[Records from a data source]
+ + + + +
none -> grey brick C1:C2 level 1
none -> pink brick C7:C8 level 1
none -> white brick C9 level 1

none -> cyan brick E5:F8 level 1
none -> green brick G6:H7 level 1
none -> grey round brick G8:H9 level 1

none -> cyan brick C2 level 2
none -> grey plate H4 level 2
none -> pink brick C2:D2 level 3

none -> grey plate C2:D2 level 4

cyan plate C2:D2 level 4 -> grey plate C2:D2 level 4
+ + + + +
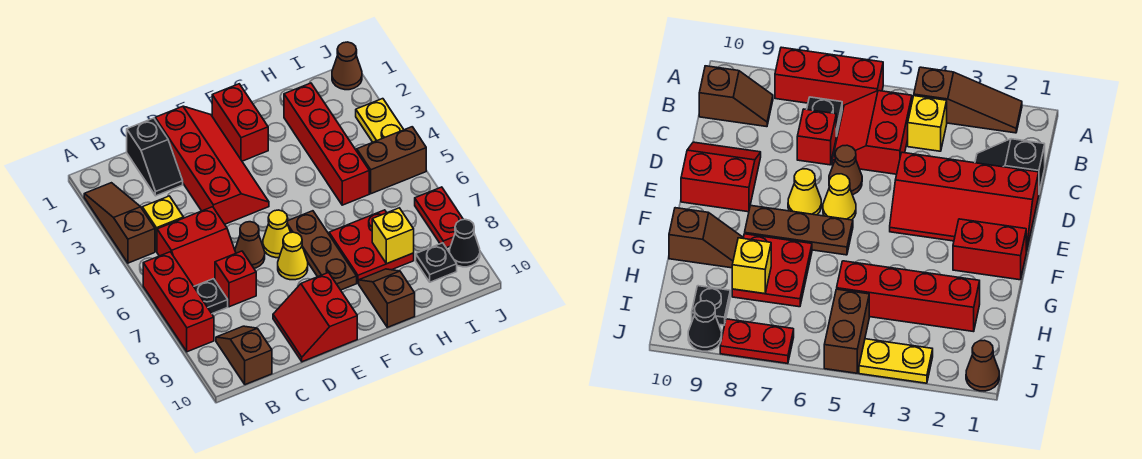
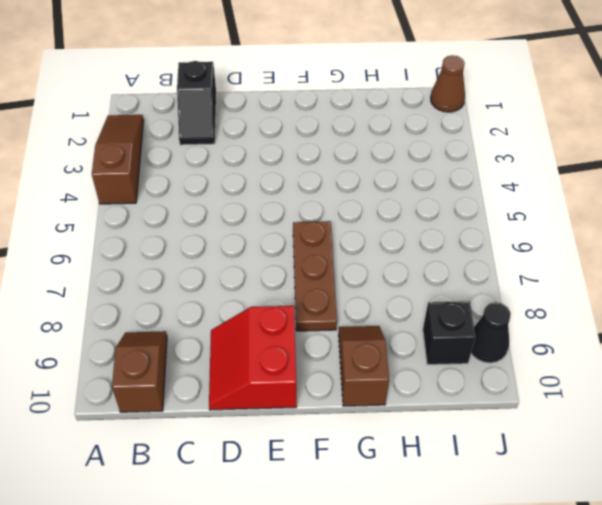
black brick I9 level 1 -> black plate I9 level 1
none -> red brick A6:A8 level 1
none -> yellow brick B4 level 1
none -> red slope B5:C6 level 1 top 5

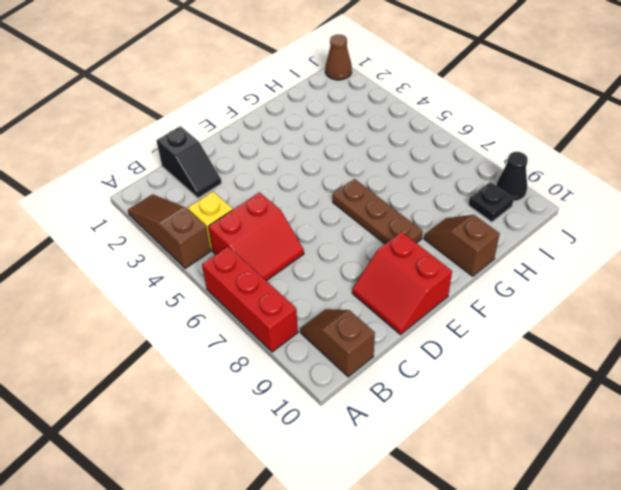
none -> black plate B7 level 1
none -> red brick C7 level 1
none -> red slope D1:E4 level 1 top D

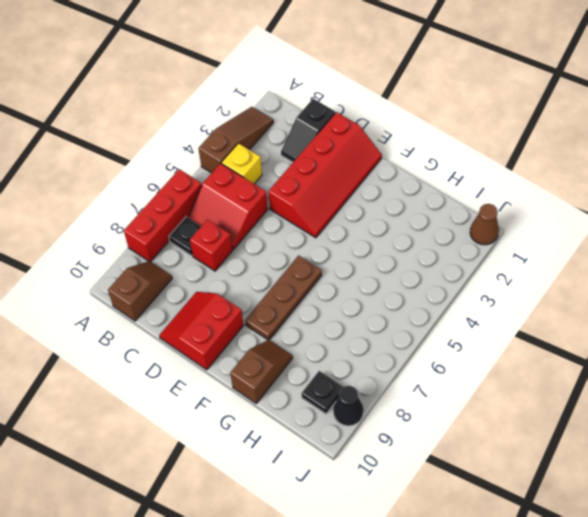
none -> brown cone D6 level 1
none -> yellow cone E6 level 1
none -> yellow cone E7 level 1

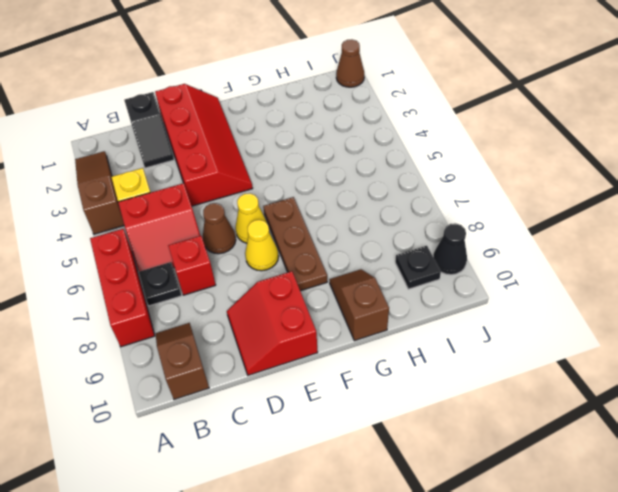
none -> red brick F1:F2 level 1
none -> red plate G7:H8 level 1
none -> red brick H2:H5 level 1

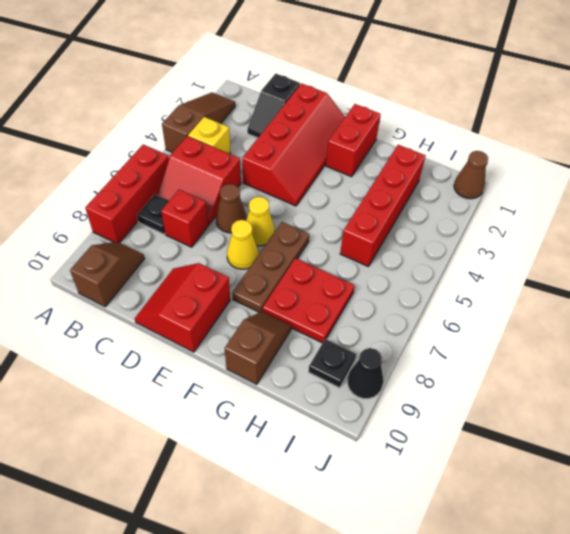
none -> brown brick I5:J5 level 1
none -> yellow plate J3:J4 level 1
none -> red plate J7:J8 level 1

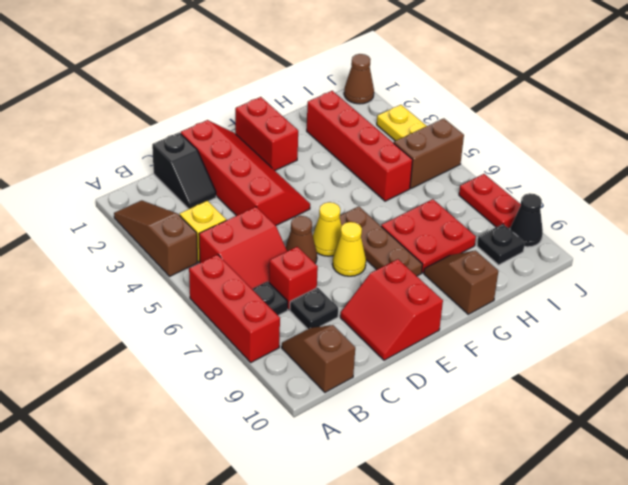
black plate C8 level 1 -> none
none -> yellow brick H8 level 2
+ + + + +
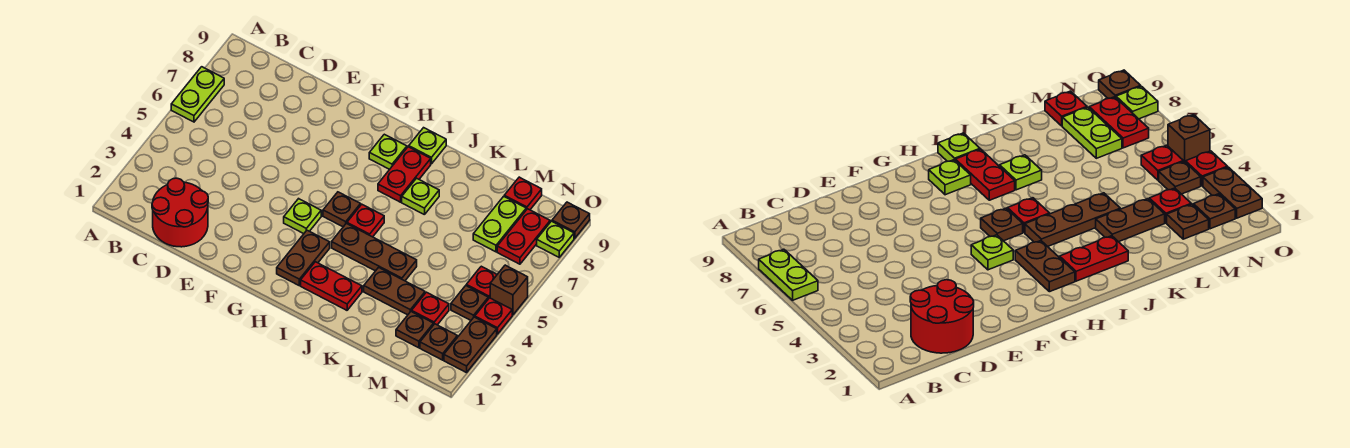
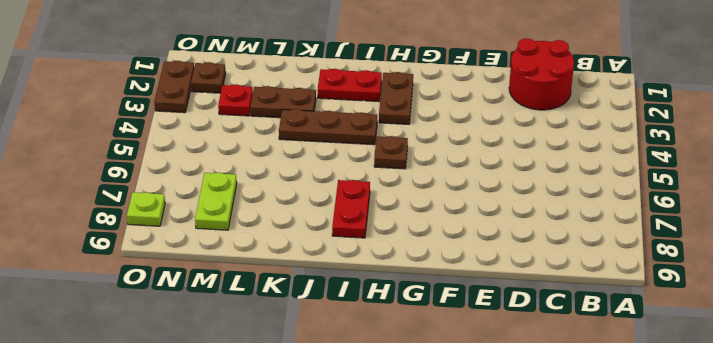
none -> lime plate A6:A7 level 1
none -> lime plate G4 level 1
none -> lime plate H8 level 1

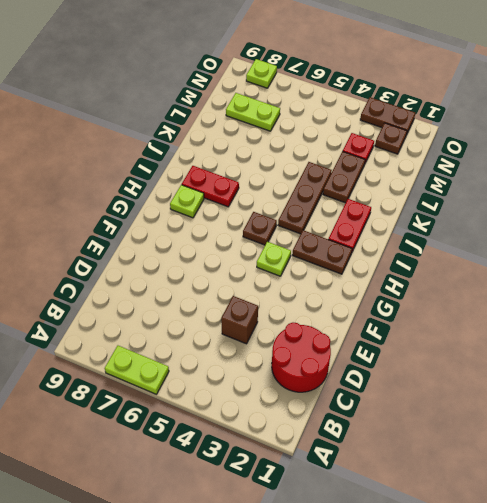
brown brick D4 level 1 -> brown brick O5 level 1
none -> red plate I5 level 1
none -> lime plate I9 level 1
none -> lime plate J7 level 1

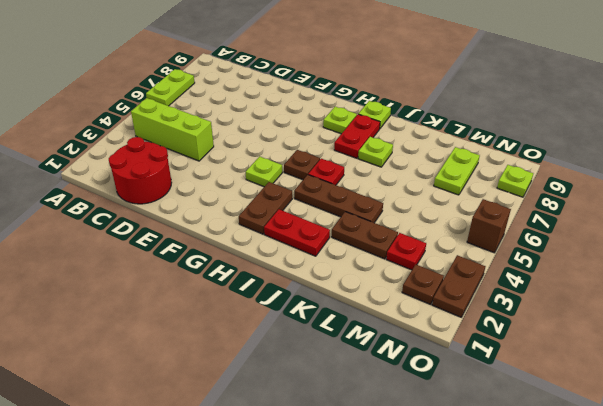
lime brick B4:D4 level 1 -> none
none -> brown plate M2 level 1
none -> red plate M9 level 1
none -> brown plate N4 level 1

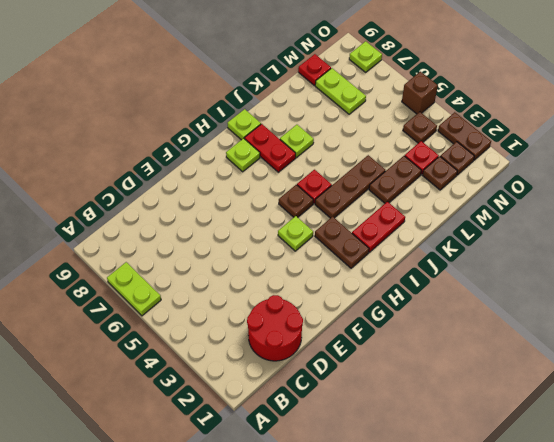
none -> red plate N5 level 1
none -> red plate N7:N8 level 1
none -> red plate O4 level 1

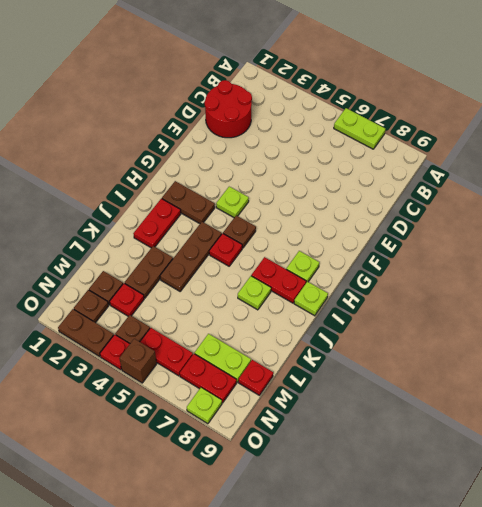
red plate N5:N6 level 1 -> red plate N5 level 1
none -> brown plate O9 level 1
+ + + + +
Go through the records and tally the lines that include "slope". Write only the number.

◆ **Result of this task**
2